→ WHAT THE TASK REQUIRES: Select each line in the items that contains the string "kern" and copy those lines out.

→ DATASET EXCERPTS:
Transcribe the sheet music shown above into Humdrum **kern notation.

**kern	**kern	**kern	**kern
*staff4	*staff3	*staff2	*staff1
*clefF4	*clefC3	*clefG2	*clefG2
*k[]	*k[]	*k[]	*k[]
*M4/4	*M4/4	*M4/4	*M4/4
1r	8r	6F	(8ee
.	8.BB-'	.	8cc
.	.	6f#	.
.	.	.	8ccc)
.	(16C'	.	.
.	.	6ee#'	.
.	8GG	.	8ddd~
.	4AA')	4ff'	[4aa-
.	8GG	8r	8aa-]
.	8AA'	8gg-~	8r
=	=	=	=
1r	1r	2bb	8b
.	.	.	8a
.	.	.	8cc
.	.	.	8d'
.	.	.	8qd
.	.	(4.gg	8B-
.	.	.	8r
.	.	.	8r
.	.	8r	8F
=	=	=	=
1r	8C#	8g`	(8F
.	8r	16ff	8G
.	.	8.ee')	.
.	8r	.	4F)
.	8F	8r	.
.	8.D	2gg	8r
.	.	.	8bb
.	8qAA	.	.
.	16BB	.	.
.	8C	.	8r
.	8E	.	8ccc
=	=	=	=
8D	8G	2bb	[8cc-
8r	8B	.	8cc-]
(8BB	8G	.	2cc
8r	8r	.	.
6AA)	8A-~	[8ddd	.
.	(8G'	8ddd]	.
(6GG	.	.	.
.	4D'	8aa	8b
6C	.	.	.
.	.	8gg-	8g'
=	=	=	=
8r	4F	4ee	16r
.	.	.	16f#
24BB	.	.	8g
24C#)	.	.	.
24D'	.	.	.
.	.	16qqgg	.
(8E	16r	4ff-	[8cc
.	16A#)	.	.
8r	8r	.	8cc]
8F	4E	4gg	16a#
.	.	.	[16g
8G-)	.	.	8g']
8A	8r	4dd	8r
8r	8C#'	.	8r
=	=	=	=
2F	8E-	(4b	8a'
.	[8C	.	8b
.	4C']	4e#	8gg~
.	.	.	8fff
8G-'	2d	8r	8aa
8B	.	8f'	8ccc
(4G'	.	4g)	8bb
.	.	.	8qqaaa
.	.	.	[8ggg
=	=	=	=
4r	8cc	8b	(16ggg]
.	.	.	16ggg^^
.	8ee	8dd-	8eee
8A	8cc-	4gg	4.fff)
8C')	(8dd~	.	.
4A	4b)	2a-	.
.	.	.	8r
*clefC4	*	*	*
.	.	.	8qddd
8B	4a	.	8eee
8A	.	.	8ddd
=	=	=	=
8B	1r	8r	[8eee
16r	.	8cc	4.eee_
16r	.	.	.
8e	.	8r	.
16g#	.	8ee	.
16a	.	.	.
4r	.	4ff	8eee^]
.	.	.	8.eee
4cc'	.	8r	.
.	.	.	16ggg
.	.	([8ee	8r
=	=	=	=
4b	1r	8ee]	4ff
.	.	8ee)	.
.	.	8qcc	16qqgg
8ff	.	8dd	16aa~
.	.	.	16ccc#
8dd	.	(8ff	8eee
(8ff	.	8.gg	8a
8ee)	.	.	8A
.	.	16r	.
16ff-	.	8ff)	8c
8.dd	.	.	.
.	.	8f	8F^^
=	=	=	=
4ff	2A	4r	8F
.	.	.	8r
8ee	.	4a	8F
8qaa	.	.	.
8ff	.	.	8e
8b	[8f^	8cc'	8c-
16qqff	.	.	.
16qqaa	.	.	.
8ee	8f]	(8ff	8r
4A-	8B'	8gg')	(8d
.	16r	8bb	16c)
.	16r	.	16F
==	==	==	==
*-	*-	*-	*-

→ OUTPUT FOR THIS TASK:
Transcribe the sheet music shown above into Humdrum **kern notation.
**kern	**kern	**kern	**kern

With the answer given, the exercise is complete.